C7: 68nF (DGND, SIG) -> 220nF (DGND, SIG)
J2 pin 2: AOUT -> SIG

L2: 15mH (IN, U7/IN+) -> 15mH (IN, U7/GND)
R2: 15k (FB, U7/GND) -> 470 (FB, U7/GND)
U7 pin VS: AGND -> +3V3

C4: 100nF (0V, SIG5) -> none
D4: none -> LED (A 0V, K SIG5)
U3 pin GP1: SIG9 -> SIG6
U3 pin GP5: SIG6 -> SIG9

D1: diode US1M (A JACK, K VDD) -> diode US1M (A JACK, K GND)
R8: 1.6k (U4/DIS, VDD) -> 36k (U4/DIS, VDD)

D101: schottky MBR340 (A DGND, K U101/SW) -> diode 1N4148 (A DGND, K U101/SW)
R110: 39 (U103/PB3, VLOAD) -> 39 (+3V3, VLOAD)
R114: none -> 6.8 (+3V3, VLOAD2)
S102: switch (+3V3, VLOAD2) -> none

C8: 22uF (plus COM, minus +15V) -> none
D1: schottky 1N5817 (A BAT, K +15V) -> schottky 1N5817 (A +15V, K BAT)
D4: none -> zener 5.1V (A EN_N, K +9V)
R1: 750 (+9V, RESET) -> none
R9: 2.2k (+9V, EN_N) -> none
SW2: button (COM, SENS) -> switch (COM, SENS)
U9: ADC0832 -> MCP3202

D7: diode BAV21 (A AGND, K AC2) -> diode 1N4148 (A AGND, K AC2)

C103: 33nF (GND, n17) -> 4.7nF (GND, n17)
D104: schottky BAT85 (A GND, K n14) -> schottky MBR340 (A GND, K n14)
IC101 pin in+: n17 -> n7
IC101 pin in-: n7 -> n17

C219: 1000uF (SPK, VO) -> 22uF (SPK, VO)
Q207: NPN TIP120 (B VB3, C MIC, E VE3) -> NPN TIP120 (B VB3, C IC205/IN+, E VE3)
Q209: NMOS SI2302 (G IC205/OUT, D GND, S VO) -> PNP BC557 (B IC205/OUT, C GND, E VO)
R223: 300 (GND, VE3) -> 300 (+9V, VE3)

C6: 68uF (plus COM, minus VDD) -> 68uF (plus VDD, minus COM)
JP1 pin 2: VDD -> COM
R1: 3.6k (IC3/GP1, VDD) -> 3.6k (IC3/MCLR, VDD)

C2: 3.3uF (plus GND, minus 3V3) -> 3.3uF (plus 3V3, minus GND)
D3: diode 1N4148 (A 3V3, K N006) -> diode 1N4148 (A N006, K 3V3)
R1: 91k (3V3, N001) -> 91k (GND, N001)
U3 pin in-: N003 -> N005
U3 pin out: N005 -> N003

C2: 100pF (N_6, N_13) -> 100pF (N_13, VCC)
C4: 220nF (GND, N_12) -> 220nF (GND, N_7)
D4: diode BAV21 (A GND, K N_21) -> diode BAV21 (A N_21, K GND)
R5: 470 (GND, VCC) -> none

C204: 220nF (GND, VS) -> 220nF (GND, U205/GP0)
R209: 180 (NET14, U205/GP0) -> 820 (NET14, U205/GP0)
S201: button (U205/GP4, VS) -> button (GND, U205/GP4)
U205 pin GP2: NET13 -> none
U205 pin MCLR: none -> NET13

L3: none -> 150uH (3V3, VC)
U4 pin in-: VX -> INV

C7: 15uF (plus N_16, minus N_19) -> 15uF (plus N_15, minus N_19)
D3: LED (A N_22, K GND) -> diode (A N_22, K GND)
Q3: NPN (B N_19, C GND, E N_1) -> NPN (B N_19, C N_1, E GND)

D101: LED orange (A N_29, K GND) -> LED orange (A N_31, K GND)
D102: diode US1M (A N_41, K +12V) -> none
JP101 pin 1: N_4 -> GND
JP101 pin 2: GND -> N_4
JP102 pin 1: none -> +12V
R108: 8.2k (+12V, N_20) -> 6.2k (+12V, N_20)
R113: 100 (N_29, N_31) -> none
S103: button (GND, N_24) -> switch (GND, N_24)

### Assigned task
Every record above needs to be given again exactly.

### Response for this exercise
C7: 68nF (DGND, SIG) -> 220nF (DGND, SIG)
J2 pin 2: AOUT -> SIG

L2: 15mH (IN, U7/IN+) -> 15mH (IN, U7/GND)
R2: 15k (FB, U7/GND) -> 470 (FB, U7/GND)
U7 pin VS: AGND -> +3V3

C4: 100nF (0V, SIG5) -> none
D4: none -> LED (A 0V, K SIG5)
U3 pin GP1: SIG9 -> SIG6
U3 pin GP5: SIG6 -> SIG9

D1: diode US1M (A JACK, K VDD) -> diode US1M (A JACK, K GND)
R8: 1.6k (U4/DIS, VDD) -> 36k (U4/DIS, VDD)

D101: schottky MBR340 (A DGND, K U101/SW) -> diode 1N4148 (A DGND, K U101/SW)
R110: 39 (U103/PB3, VLOAD) -> 39 (+3V3, VLOAD)
R114: none -> 6.8 (+3V3, VLOAD2)
S102: switch (+3V3, VLOAD2) -> none

C8: 22uF (plus COM, minus +15V) -> none
D1: schottky 1N5817 (A BAT, K +15V) -> schottky 1N5817 (A +15V, K BAT)
D4: none -> zener 5.1V (A EN_N, K +9V)
R1: 750 (+9V, RESET) -> none
R9: 2.2k (+9V, EN_N) -> none
SW2: button (COM, SENS) -> switch (COM, SENS)
U9: ADC0832 -> MCP3202

D7: diode BAV21 (A AGND, K AC2) -> diode 1N4148 (A AGND, K AC2)

C103: 33nF (GND, n17) -> 4.7nF (GND, n17)
D104: schottky BAT85 (A GND, K n14) -> schottky MBR340 (A GND, K n14)
IC101 pin in+: n17 -> n7
IC101 pin in-: n7 -> n17

C219: 1000uF (SPK, VO) -> 22uF (SPK, VO)
Q207: NPN TIP120 (B VB3, C MIC, E VE3) -> NPN TIP120 (B VB3, C IC205/IN+, E VE3)
Q209: NMOS SI2302 (G IC205/OUT, D GND, S VO) -> PNP BC557 (B IC205/OUT, C GND, E VO)
R223: 300 (GND, VE3) -> 300 (+9V, VE3)

C6: 68uF (plus COM, minus VDD) -> 68uF (plus VDD, minus COM)
JP1 pin 2: VDD -> COM
R1: 3.6k (IC3/GP1, VDD) -> 3.6k (IC3/MCLR, VDD)

C2: 3.3uF (plus GND, minus 3V3) -> 3.3uF (plus 3V3, minus GND)
D3: diode 1N4148 (A 3V3, K N006) -> diode 1N4148 (A N006, K 3V3)
R1: 91k (3V3, N001) -> 91k (GND, N001)
U3 pin in-: N003 -> N005
U3 pin out: N005 -> N003

C2: 100pF (N_6, N_13) -> 100pF (N_13, VCC)
C4: 220nF (GND, N_12) -> 220nF (GND, N_7)
D4: diode BAV21 (A GND, K N_21) -> diode BAV21 (A N_21, K GND)
R5: 470 (GND, VCC) -> none

C204: 220nF (GND, VS) -> 220nF (GND, U205/GP0)
R209: 180 (NET14, U205/GP0) -> 820 (NET14, U205/GP0)
S201: button (U205/GP4, VS) -> button (GND, U205/GP4)
U205 pin GP2: NET13 -> none
U205 pin MCLR: none -> NET13

L3: none -> 150uH (3V3, VC)
U4 pin in-: VX -> INV

C7: 15uF (plus N_16, minus N_19) -> 15uF (plus N_15, minus N_19)
D3: LED (A N_22, K GND) -> diode (A N_22, K GND)
Q3: NPN (B N_19, C GND, E N_1) -> NPN (B N_19, C N_1, E GND)

D101: LED orange (A N_29, K GND) -> LED orange (A N_31, K GND)
D102: diode US1M (A N_41, K +12V) -> none
JP101 pin 1: N_4 -> GND
JP101 pin 2: GND -> N_4
JP102 pin 1: none -> +12V
R108: 8.2k (+12V, N_20) -> 6.2k (+12V, N_20)
R113: 100 (N_29, N_31) -> none
S103: button (GND, N_24) -> switch (GND, N_24)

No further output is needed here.